- Records for this exercise:
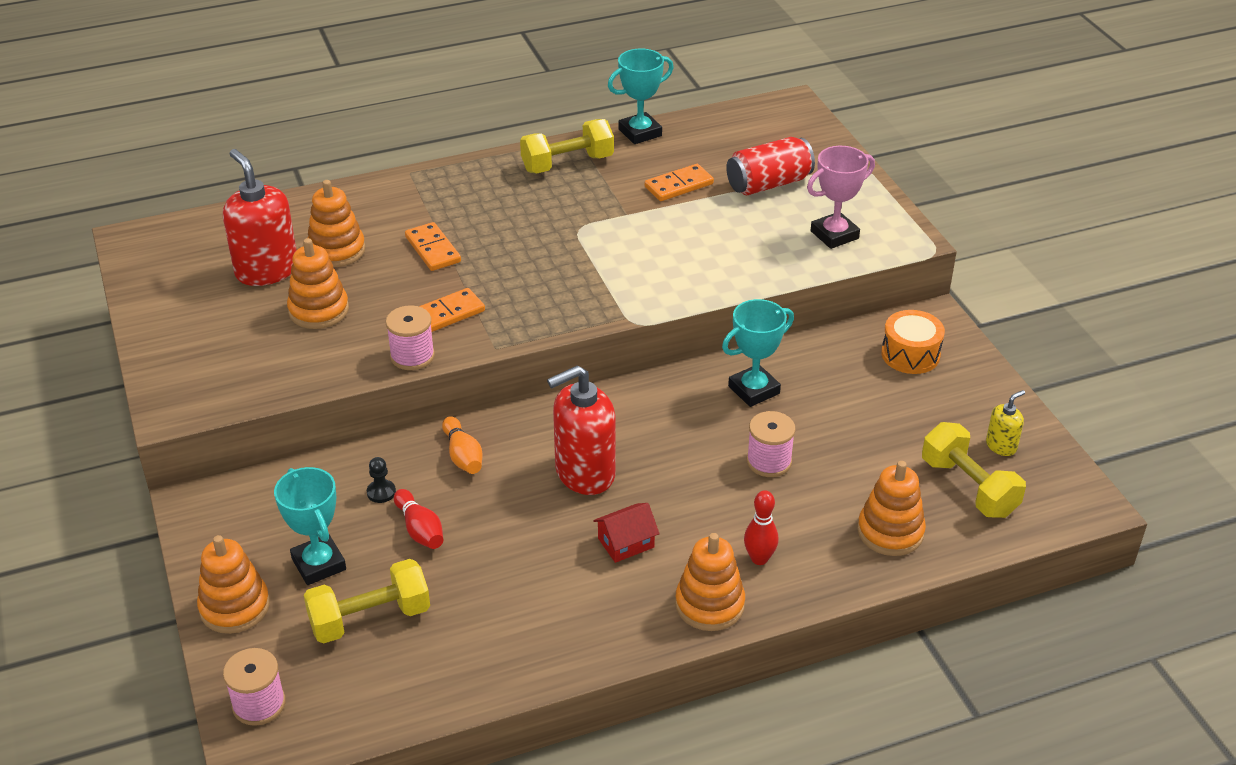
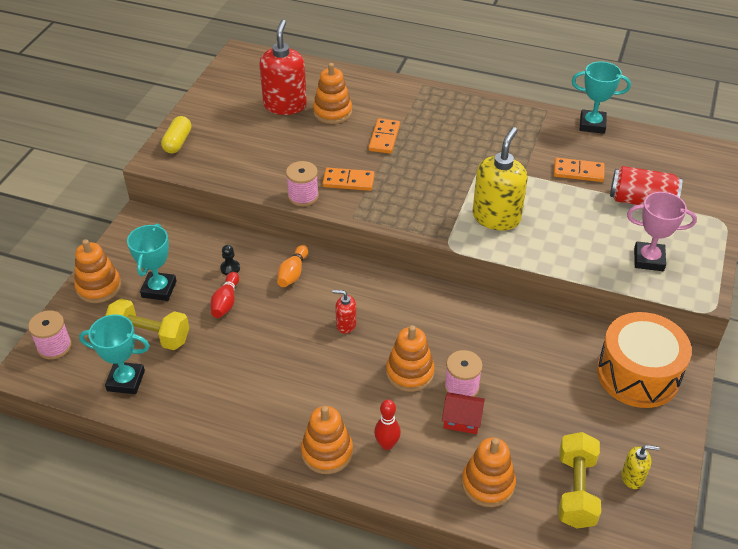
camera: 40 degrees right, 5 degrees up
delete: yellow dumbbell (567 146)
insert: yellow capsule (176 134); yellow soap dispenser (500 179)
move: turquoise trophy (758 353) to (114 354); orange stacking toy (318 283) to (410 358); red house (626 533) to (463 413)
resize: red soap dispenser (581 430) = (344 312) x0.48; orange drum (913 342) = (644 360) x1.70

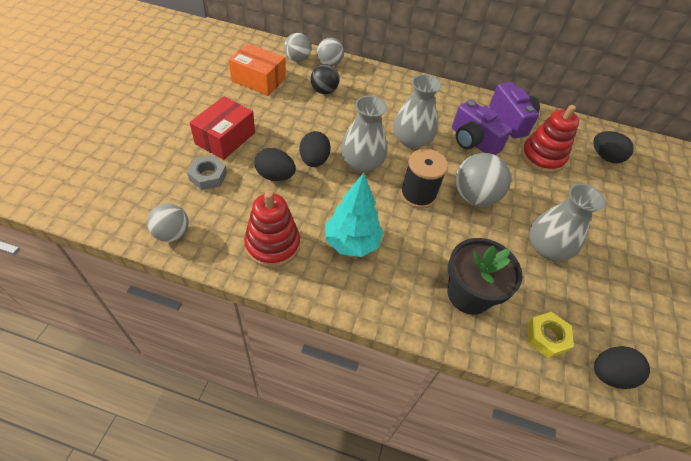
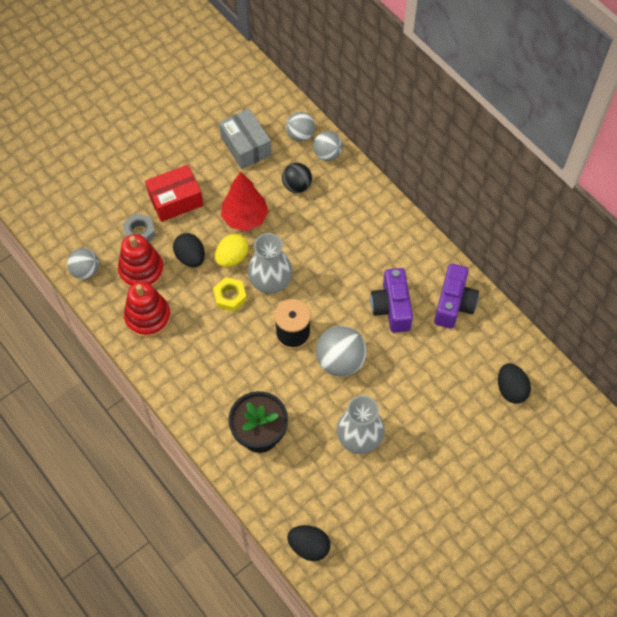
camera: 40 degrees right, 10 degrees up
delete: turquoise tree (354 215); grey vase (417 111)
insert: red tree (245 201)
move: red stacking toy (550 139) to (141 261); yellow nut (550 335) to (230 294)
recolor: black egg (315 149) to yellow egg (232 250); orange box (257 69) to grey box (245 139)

- What is being asked:
With the pictures left out, copy exactly the lines from the line holding "move: turquoise trophy" through the final line of the records, including both.

- Your response:
move: turquoise trophy (758 353) to (114 354); orange stacking toy (318 283) to (410 358); red house (626 533) to (463 413)
resize: red soap dispenser (581 430) = (344 312) x0.48; orange drum (913 342) = (644 360) x1.70

camera: 40 degrees right, 10 degrees up
delete: turquoise tree (354 215); grey vase (417 111)
insert: red tree (245 201)
move: red stacking toy (550 139) to (141 261); yellow nut (550 335) to (230 294)
recolor: black egg (315 149) to yellow egg (232 250); orange box (257 69) to grey box (245 139)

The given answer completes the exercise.